Every line below from the one containing "(531, 107) = (954, 264): pink" through the one containing "(757, 355) = (652, 660): pink" must be transcribed exactly. Omit all lines outside that stretch.

(Object tracking records)
=-=-=-=-=

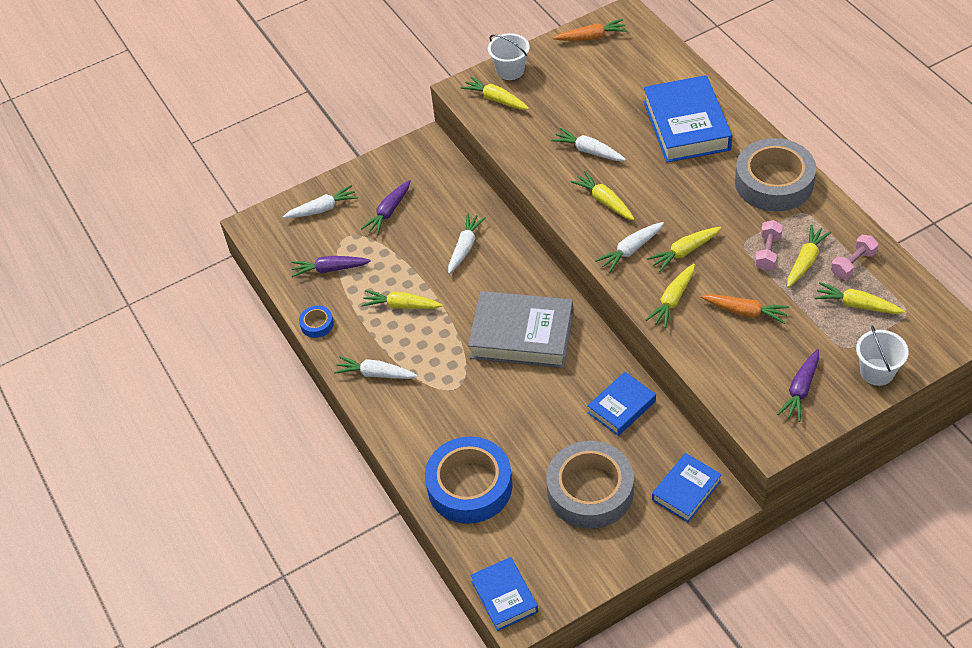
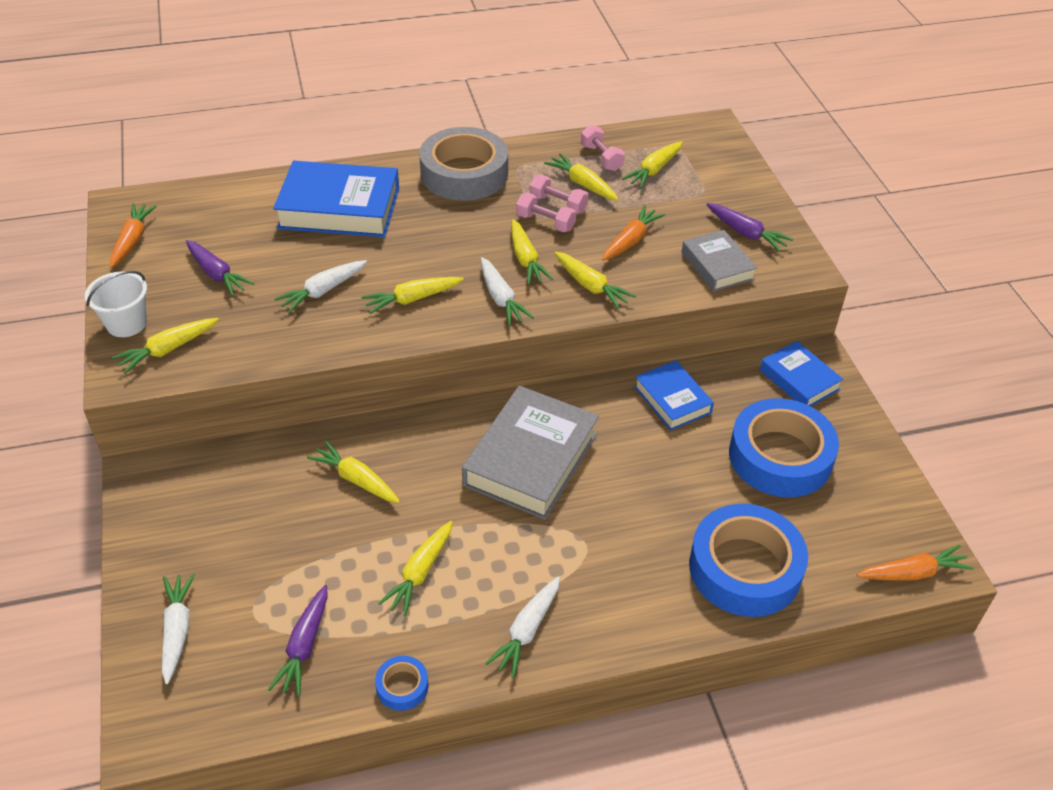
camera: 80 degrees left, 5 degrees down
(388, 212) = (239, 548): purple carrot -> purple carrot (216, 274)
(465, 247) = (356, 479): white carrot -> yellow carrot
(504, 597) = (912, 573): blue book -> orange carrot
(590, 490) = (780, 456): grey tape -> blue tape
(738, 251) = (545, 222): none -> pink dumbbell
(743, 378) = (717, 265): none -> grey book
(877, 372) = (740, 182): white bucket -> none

=-=-=-=-=

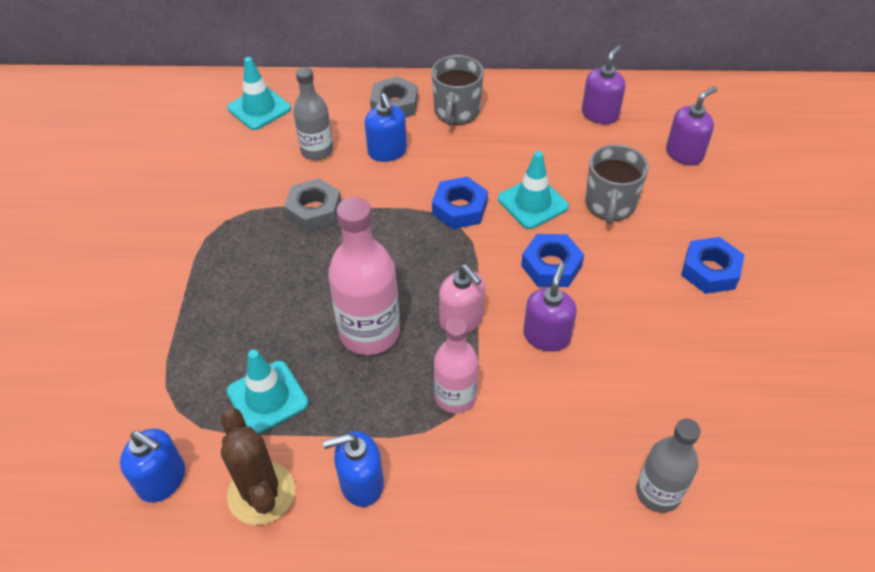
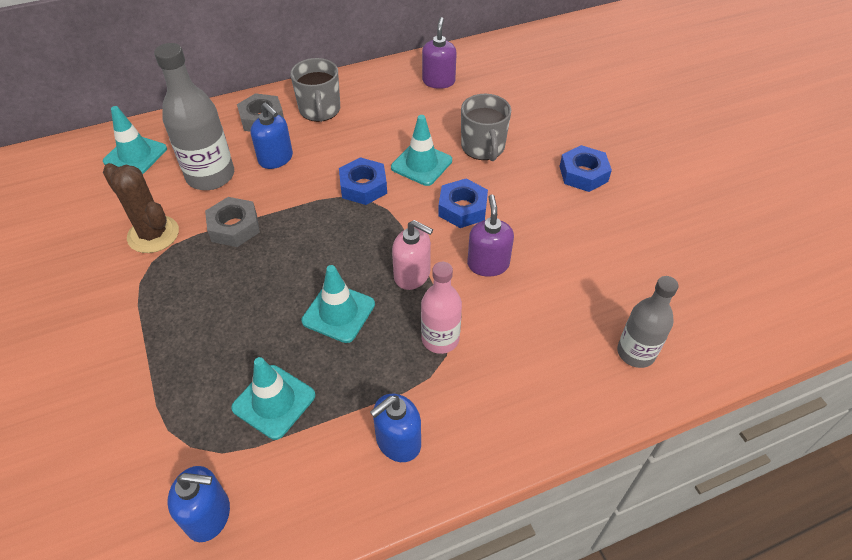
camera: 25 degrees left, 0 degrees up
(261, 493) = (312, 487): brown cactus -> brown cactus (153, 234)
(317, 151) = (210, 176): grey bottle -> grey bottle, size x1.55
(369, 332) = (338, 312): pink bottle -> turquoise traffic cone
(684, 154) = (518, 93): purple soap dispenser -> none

=-=-=-=-=

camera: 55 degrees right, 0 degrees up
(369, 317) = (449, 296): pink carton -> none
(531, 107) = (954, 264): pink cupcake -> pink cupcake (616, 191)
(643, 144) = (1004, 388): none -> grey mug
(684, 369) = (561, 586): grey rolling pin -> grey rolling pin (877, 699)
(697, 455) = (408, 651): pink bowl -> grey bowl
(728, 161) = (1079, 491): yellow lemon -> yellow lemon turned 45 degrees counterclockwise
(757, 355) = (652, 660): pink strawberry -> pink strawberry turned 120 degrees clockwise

=-=-=-=-=

> Reply to the exercise:
(531, 107) = (954, 264): pink cupcake -> pink cupcake (616, 191)
(643, 144) = (1004, 388): none -> grey mug
(684, 369) = (561, 586): grey rolling pin -> grey rolling pin (877, 699)
(697, 455) = (408, 651): pink bowl -> grey bowl
(728, 161) = (1079, 491): yellow lemon -> yellow lemon turned 45 degrees counterclockwise
(757, 355) = (652, 660): pink strawberry -> pink strawberry turned 120 degrees clockwise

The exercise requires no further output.